• _Spatial relation data_
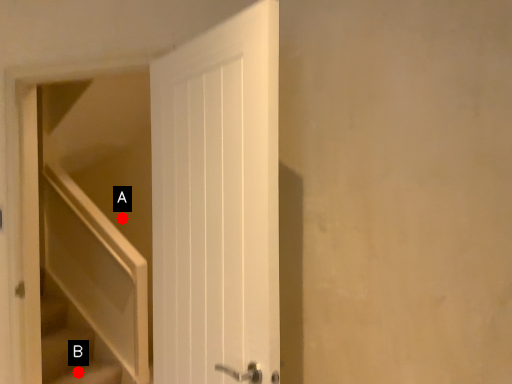
Question: Two points are circled on the image, labeled by A and B beside each circle. Which of the following is the closest to the observer?

Choices:
 (A) A is closer
 (B) B is closer

Answer: (B)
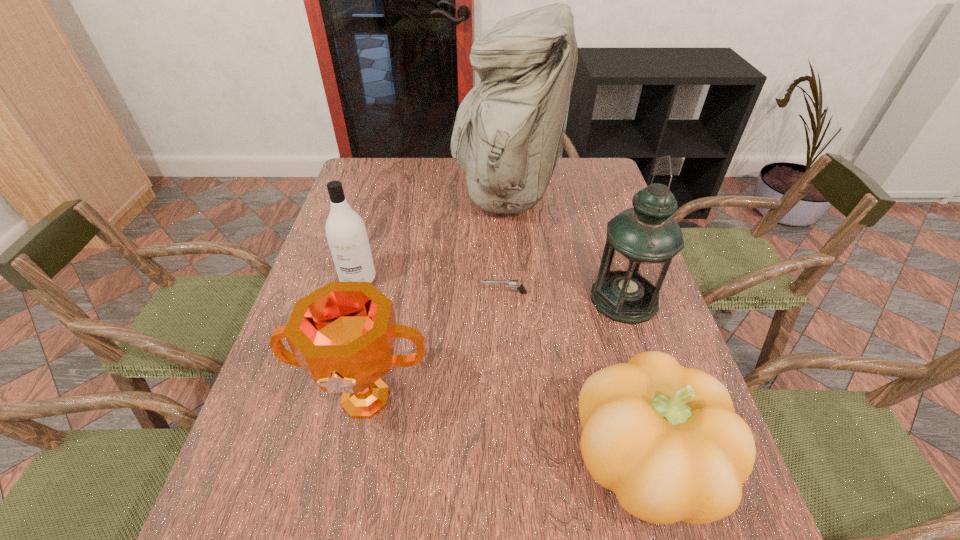
The width and height of the screenshot is (960, 540). I want to click on backpack, so click(507, 134).

At what (x,y) coordinates should I click in order to perform the action: click on the tallest object. Please return your answer as a coordinate pair (x, y). This screenshot has width=960, height=540. Looking at the image, I should click on (507, 134).

Where is `oil lamp`? oil lamp is located at coordinates (641, 241).

The width and height of the screenshot is (960, 540). What are the coordinates of `shampoo` in the screenshot? It's located at (346, 233).

Find the location of a particular element. This screenshot has height=540, width=960. award is located at coordinates (343, 334).

The image size is (960, 540). I want to click on pistol, so click(x=512, y=283).

Where is `vacant space located 0.230m on the front-facing side of the farthest object`? This screenshot has height=540, width=960. vacant space located 0.230m on the front-facing side of the farthest object is located at coordinates (386, 195).

Where is `vacant region located 0.370m on the front-facing side of the farthest object`? The image size is (960, 540). vacant region located 0.370m on the front-facing side of the farthest object is located at coordinates (345, 195).

Find the location of a particular element. free region located on the front-facing side of the farthest object is located at coordinates (356, 195).

Find the location of `free space located on the back of the oil lamp`. free space located on the back of the oil lamp is located at coordinates (598, 219).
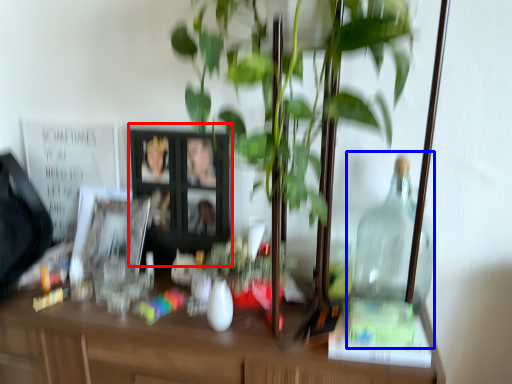
Question: Which of the following is the closest to the observer, picture frame (highlighted by a red box) or glass jar (highlighted by a blue box)?

Choices:
 (A) picture frame
 (B) glass jar

Answer: (B)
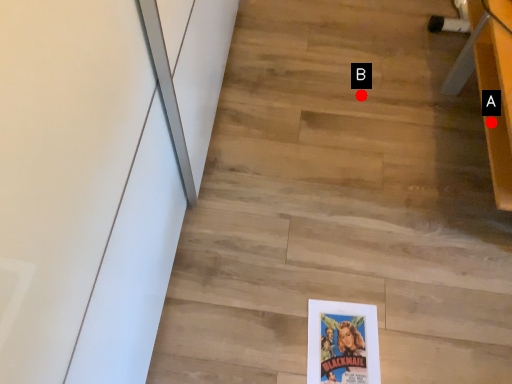
Question: Two points are circled on the image, labeled by A and B beside each circle. Which point is closer to the camera?

Choices:
 (A) A is closer
 (B) B is closer

Answer: (A)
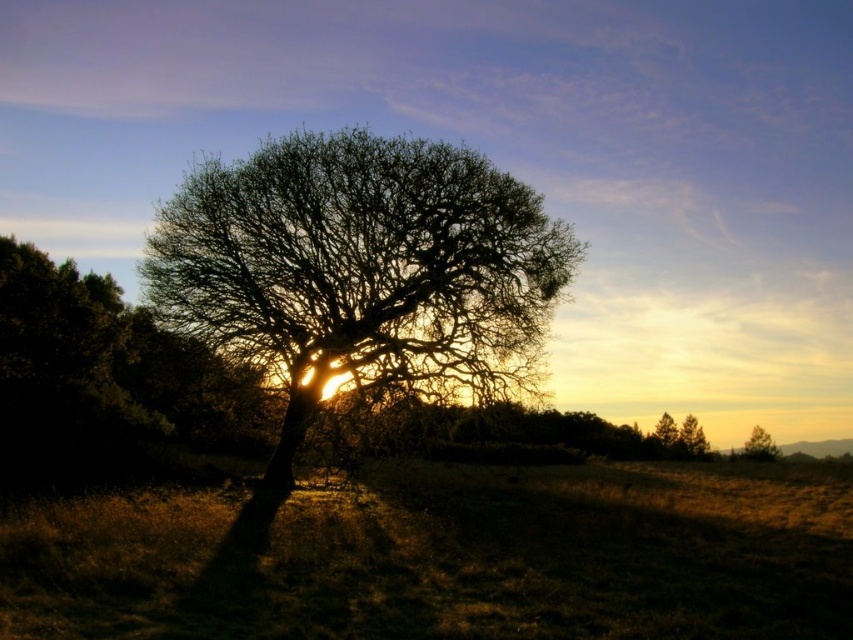
Is green matte tree at upper right to the left of green matte tree at lower right from the viewer's perspective?

Indeed, green matte tree at upper right is positioned on the left side of green matte tree at lower right.

Consider the image. Who is positioned more to the left, green matte tree at upper right or green matte tree at lower right?

From the viewer's perspective, green matte tree at upper right appears more on the left side.

The image size is (853, 640). In order to click on green matte tree at upper right in this screenshot , I will do `click(692, 436)`.

Between point (335, 164) and point (701, 451), which one is positioned behind?

Point (701, 451)

Between point (230, 280) and point (695, 445), which one is positioned behind?

Positioned behind is point (695, 445).

Image resolution: width=853 pixels, height=640 pixels. What are the coordinates of `silhouette leafy tree at center` in the screenshot? It's located at (361, 269).

Does brown grass at center appear under silhouette leafy tree at center?

Correct, brown grass at center is located below silhouette leafy tree at center.

Can you confirm if brown grass at center is positioned to the left of silhouette leafy tree at center?

No, brown grass at center is not to the left of silhouette leafy tree at center.

Between point (486, 595) and point (408, 344), which one is positioned in front?

Point (486, 595) is more forward.

Locate an element on the screen. brown grass at center is located at coordinates (447, 557).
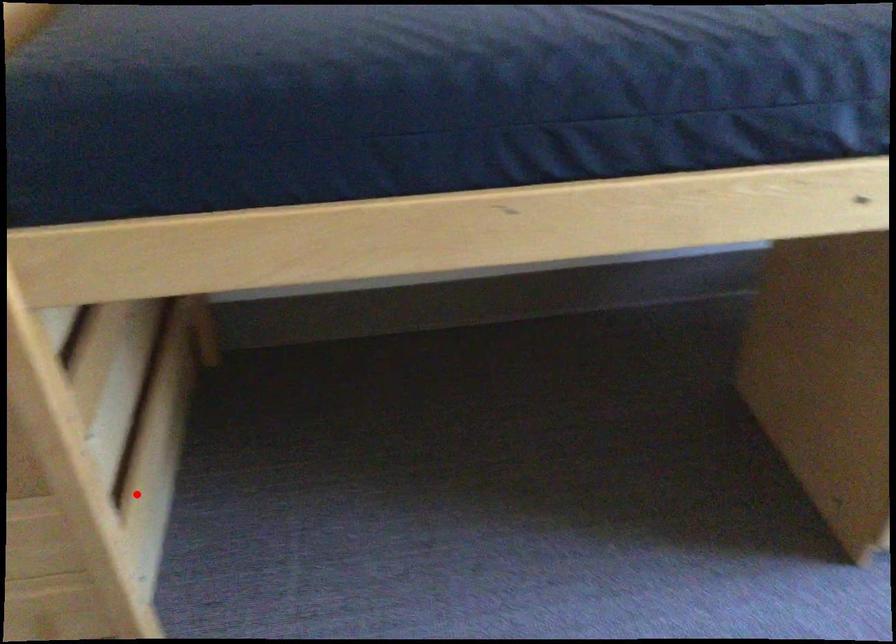
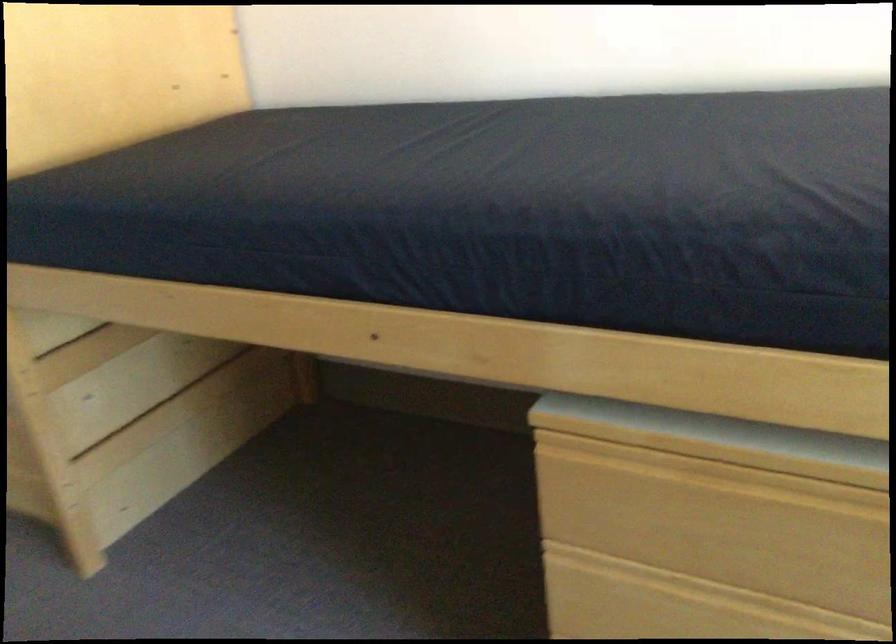
Question: I am providing you with two images of the same scene from different viewpoints. Image1 has a red point marked. In image2, the corresponding 3D location appears at what relative position? Reply with the corresponding letter.

Choices:
 (A) Closer
 (B) Farther

Answer: (B)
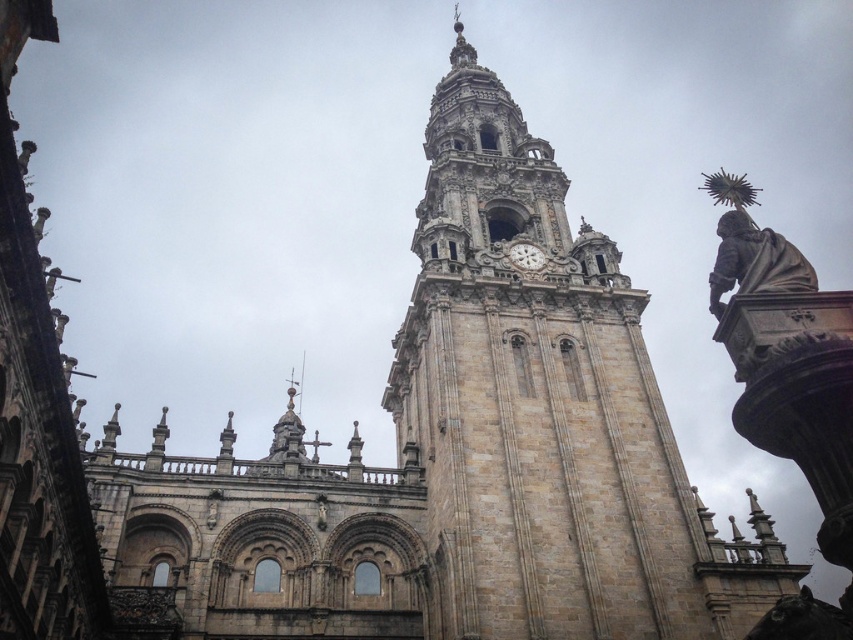
Which of these two, brown stone tower at center or bronze statue at right, stands taller?

brown stone tower at center

Which is more to the left, brown stone tower at center or bronze statue at right?

Positioned to the left is brown stone tower at center.

Between point (492, 266) and point (738, 259), which one is positioned behind?

The point (492, 266) is more distant.

You are a GUI agent. You are given a task and a screenshot of the screen. Output one action in this format:
    pyautogui.click(x=<x>, y=<y>)
    Task: Click on the brown stone tower at center
    
    Given the screenshot: What is the action you would take?
    point(532,401)

Is bronze statue at right thinner than white stone clock at center?

In fact, bronze statue at right might be wider than white stone clock at center.

Is bronze statue at right positioned before white stone clock at center?

Yes.

Is point (752, 252) positioned in front of point (531, 248)?

Yes, it is.

The width and height of the screenshot is (853, 640). I want to click on bronze statue at right, so click(750, 248).

Between point (445, 156) and point (515, 264), which one is positioned behind?

Point (445, 156)

Is point (677, 477) positioned behind point (540, 252)?

No, (677, 477) is in front of (540, 252).

Image resolution: width=853 pixels, height=640 pixels. In order to click on brown stone tower at center in this screenshot , I will do `click(532, 401)`.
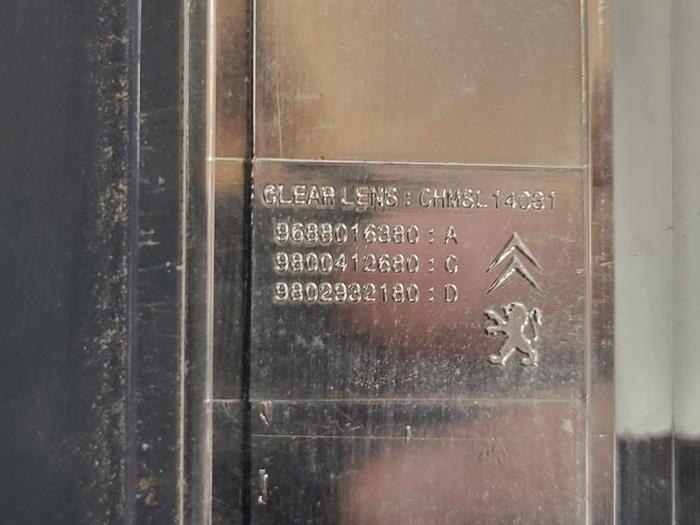
This screenshot has height=525, width=700. Identify the location of wall. (87, 266).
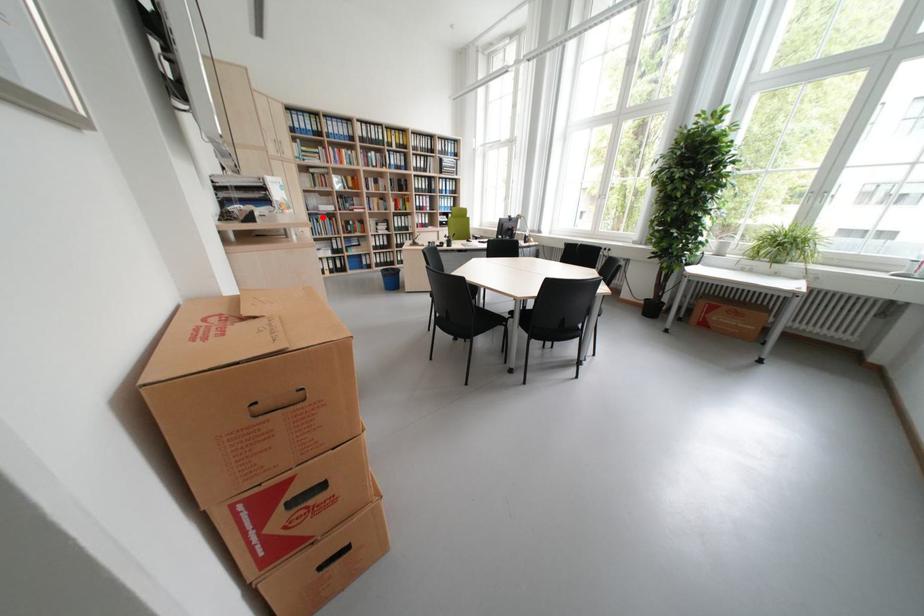
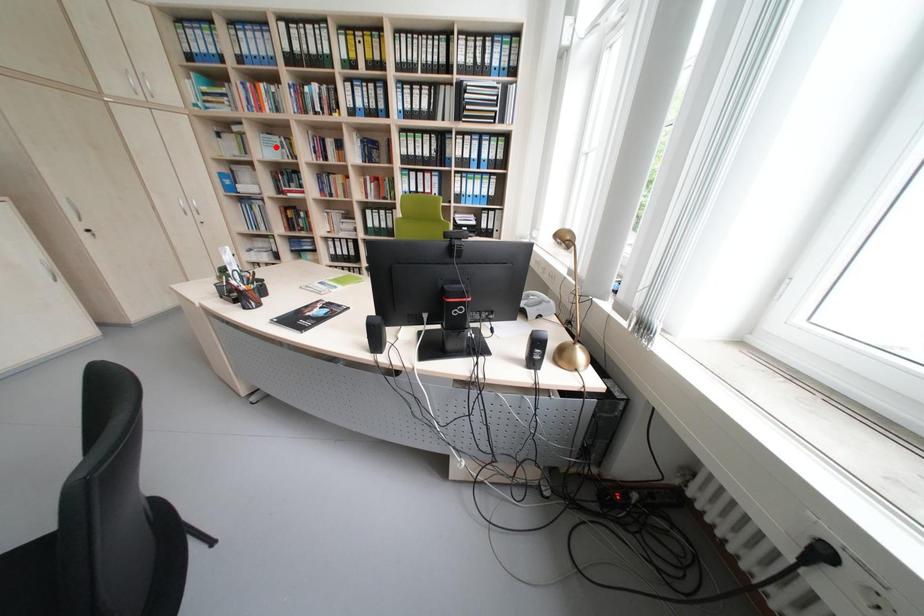
I am providing you with two images of the same scene from different viewpoints. A red point is marked on the first image and another point is marked on the second image. Do the highlighted points in image1 and image2 indicate the same real-world spot?

No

• _WHAT IS ASKED_
Retype all of the entries above, leaving out the pictures.

• _RESPONSE TO THIS TASK_
Question: Two points are circled on the image, labeled by A and B beside each circle. Which of the following is the closest to the observer?

Choices:
 (A) A is closer
 (B) B is closer

Answer: (B)
The width and height of the screenshot is (960, 540). I want to click on backpack, so click(507, 134).

At what (x,y) coordinates should I click in order to perform the action: click on the tallest object. Please return your answer as a coordinate pair (x, y). This screenshot has width=960, height=540. Looking at the image, I should click on (507, 134).

Where is `oil lamp`? oil lamp is located at coordinates (641, 241).

The width and height of the screenshot is (960, 540). What are the coordinates of `shampoo` in the screenshot? It's located at (346, 233).

Find the location of a particular element. This screenshot has height=540, width=960. award is located at coordinates (343, 334).

The image size is (960, 540). I want to click on pistol, so click(x=512, y=283).

Where is `vacant space located 0.230m on the front-facing side of the farthest object`? This screenshot has height=540, width=960. vacant space located 0.230m on the front-facing side of the farthest object is located at coordinates (386, 195).

Where is `vacant region located 0.370m on the front-facing side of the farthest object`? The image size is (960, 540). vacant region located 0.370m on the front-facing side of the farthest object is located at coordinates (345, 195).

Find the location of a particular element. free region located on the front-facing side of the farthest object is located at coordinates (356, 195).

Find the location of `free space located on the back of the oil lamp`. free space located on the back of the oil lamp is located at coordinates (598, 219).
Question: Which of the following is the closest to the observer, picture frame (highlighted by a red box) or glass jar (highlighted by a blue box)?

Choices:
 (A) picture frame
 (B) glass jar

Answer: (B)
Question: Two points are circled on the image, labeled by A and B beside each circle. Which point is closer to the camera?

Choices:
 (A) A is closer
 (B) B is closer

Answer: (A)
Is green matte tree at upper right to the left of green matte tree at lower right from the viewer's perspective?

Indeed, green matte tree at upper right is positioned on the left side of green matte tree at lower right.

Consider the image. Who is positioned more to the left, green matte tree at upper right or green matte tree at lower right?

From the viewer's perspective, green matte tree at upper right appears more on the left side.

The image size is (853, 640). In order to click on green matte tree at upper right in this screenshot , I will do `click(692, 436)`.

Between point (335, 164) and point (701, 451), which one is positioned behind?

Point (701, 451)

Between point (230, 280) and point (695, 445), which one is positioned behind?

Positioned behind is point (695, 445).

Image resolution: width=853 pixels, height=640 pixels. What are the coordinates of `silhouette leafy tree at center` in the screenshot? It's located at (361, 269).

Does brown grass at center appear under silhouette leafy tree at center?

Correct, brown grass at center is located below silhouette leafy tree at center.

Can you confirm if brown grass at center is positioned to the left of silhouette leafy tree at center?

No, brown grass at center is not to the left of silhouette leafy tree at center.

Between point (486, 595) and point (408, 344), which one is positioned in front?

Point (486, 595) is more forward.

Locate an element on the screen. brown grass at center is located at coordinates (447, 557).
Question: I am providing you with two images of the same scene from different viewpoints. Image1 has a red point marked. In image2, the corresponding 3D location appears at what relative position? Reply with the corresponding letter.

Choices:
 (A) Closer
 (B) Farther

Answer: (B)
Which of these two, brown stone tower at center or bronze statue at right, stands taller?

brown stone tower at center

Which is more to the left, brown stone tower at center or bronze statue at right?

Positioned to the left is brown stone tower at center.

Between point (492, 266) and point (738, 259), which one is positioned behind?

The point (492, 266) is more distant.

You are a GUI agent. You are given a task and a screenshot of the screen. Output one action in this format:
    pyautogui.click(x=<x>, y=<y>)
    Task: Click on the brown stone tower at center
    
    Given the screenshot: What is the action you would take?
    point(532,401)

Is bronze statue at right thinner than white stone clock at center?

In fact, bronze statue at right might be wider than white stone clock at center.

Is bronze statue at right positioned before white stone clock at center?

Yes.

Is point (752, 252) positioned in front of point (531, 248)?

Yes, it is.

The width and height of the screenshot is (853, 640). I want to click on bronze statue at right, so click(750, 248).

Between point (445, 156) and point (515, 264), which one is positioned behind?

Point (445, 156)

Is point (677, 477) positioned behind point (540, 252)?

No, (677, 477) is in front of (540, 252).

Image resolution: width=853 pixels, height=640 pixels. In order to click on brown stone tower at center in this screenshot , I will do `click(532, 401)`.
This screenshot has height=525, width=700. Identify the location of wall. (87, 266).
I am providing you with two images of the same scene from different viewpoints. A red point is marked on the first image and another point is marked on the second image. Do the highlighted points in image1 and image2 indicate the same real-world spot?

No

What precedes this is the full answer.